::: RECORDS FOR THIS EXERCISE :::

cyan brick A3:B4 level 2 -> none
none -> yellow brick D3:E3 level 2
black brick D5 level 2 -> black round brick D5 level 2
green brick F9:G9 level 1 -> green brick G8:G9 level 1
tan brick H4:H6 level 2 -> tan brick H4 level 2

:::
::: RECORDS FOR THIS EXERCISE :::

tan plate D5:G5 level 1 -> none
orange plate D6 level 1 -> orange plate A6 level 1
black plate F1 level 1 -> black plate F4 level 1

:::

THE PROBLEM: Reproduce exactly the stretch of the material above that starts at the line with "tan plate D5:G5 level 1 -> none" and ends at the line with "black plate F1", both included, and nothing else.

RESULT OF THE EXERCISE:
tan plate D5:G5 level 1 -> none
orange plate D6 level 1 -> orange plate A6 level 1
black plate F1 level 1 -> black plate F4 level 1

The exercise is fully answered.